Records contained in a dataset
=== Begin Enclosure ===

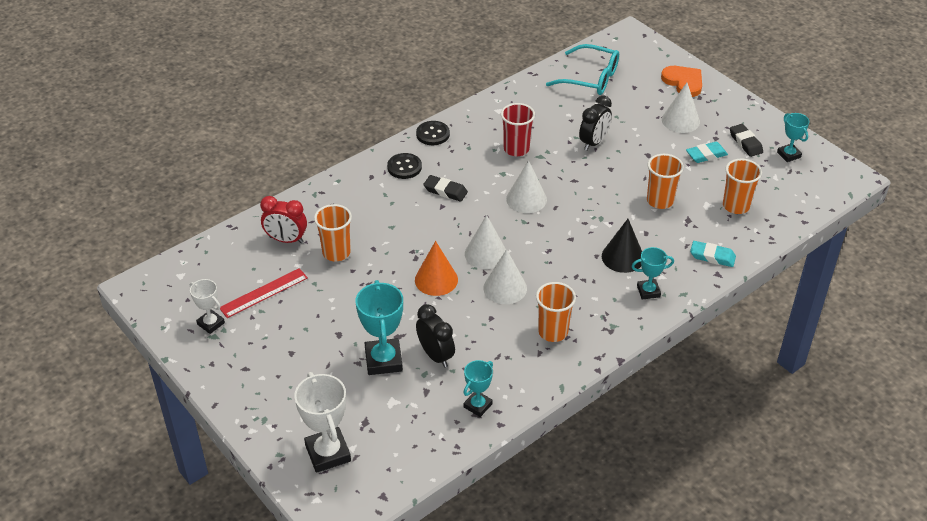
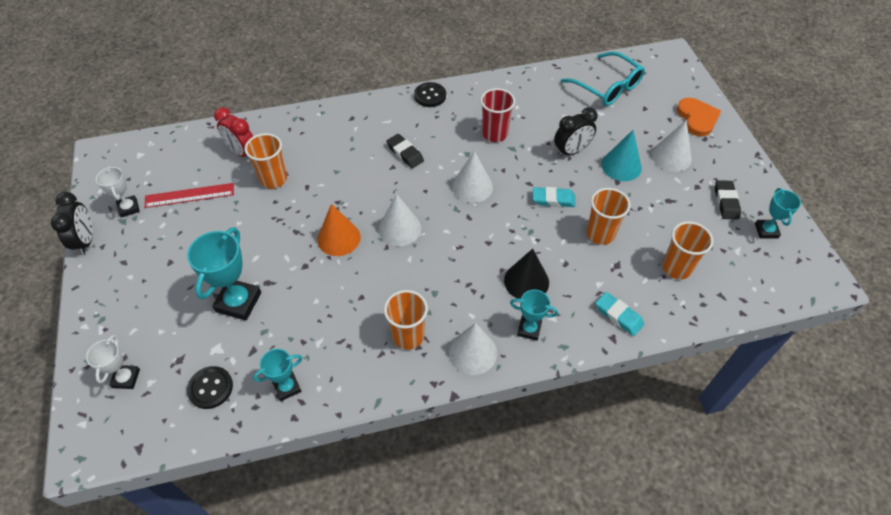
camera: 25 degrees right, 10 degrees up
(328, 453) = (126, 378): white trophy -> white trophy, size x0.59
(404, 167) = (385, 118): black button -> black button (210, 388)
(435, 355) = (286, 316): black clock -> black clock (86, 241)
(505, 288) = (394, 271): white cone -> white cone (473, 352)
(643, 141) = (621, 166): none -> turquoise cone
(706, 155) = (676, 201): turquoise eraser -> turquoise eraser (553, 199)

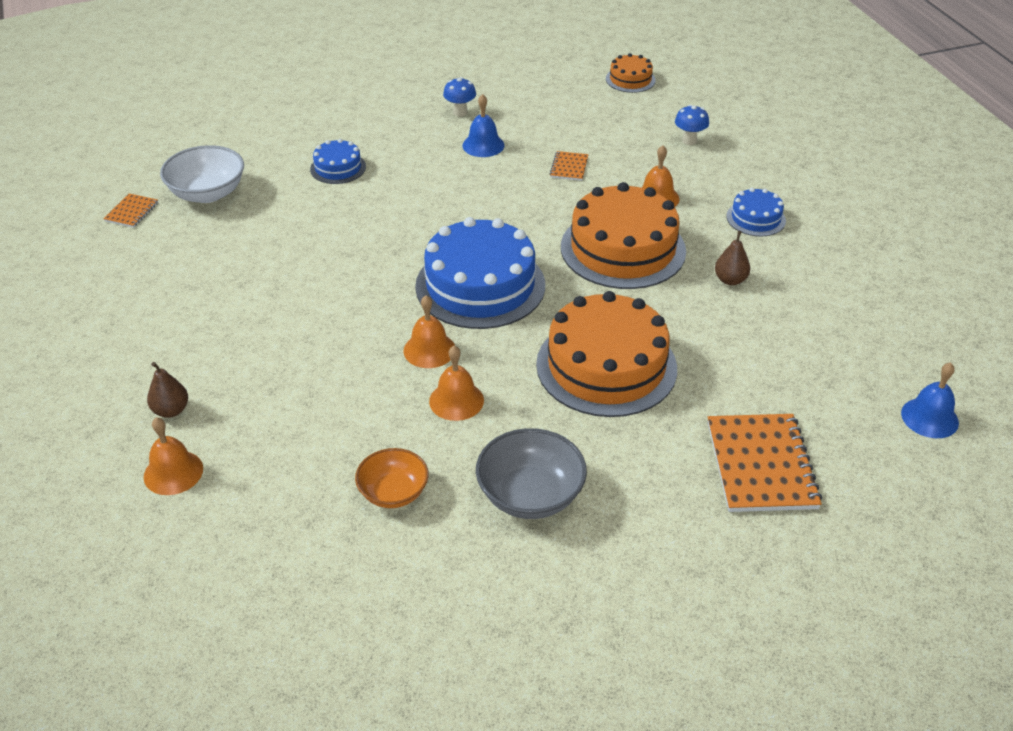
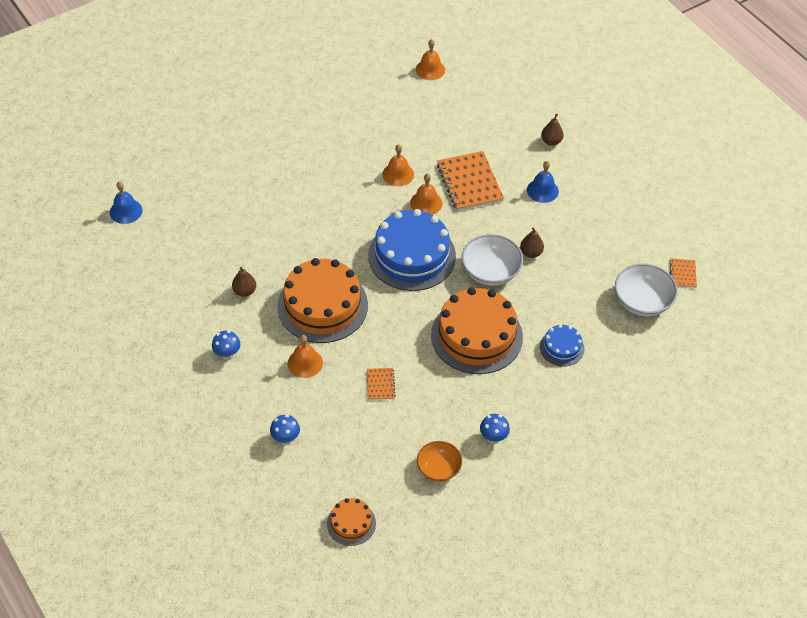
camera: 165 degrees right, 10 degrees up
(173, 472) = (527, 111): orange bell -> orange bell (430, 69)
(311, 263) = (531, 253): none -> brown pear
(379, 251) = (490, 272): none -> white bowl
(393, 492) = (411, 120): orange bowl -> orange bowl (438, 468)
(483, 145) = (458, 398): blue bell -> blue bell (542, 190)
(530, 495) = (342, 131): grey bowl -> none
(606, 366) = (317, 211): orange cake -> orange cake (476, 336)
(756, 218) = (227, 355): blue cake -> blue mushroom
(761, 465) = (223, 167): orange notebook -> orange notebook (469, 182)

=== End Enclosure ===

> _ACTIVITY_:
Leave every picture out and output the records exactly.

> _REPLY TO THE TASK_:
camera: 25 degrees right, 10 degrees up
(328, 453) = (126, 378): white trophy -> white trophy, size x0.59
(404, 167) = (385, 118): black button -> black button (210, 388)
(435, 355) = (286, 316): black clock -> black clock (86, 241)
(505, 288) = (394, 271): white cone -> white cone (473, 352)
(643, 141) = (621, 166): none -> turquoise cone
(706, 155) = (676, 201): turquoise eraser -> turquoise eraser (553, 199)

camera: 165 degrees right, 10 degrees up
(173, 472) = (527, 111): orange bell -> orange bell (430, 69)
(311, 263) = (531, 253): none -> brown pear
(379, 251) = (490, 272): none -> white bowl
(393, 492) = (411, 120): orange bowl -> orange bowl (438, 468)
(483, 145) = (458, 398): blue bell -> blue bell (542, 190)
(530, 495) = (342, 131): grey bowl -> none
(606, 366) = (317, 211): orange cake -> orange cake (476, 336)
(756, 218) = (227, 355): blue cake -> blue mushroom
(761, 465) = (223, 167): orange notebook -> orange notebook (469, 182)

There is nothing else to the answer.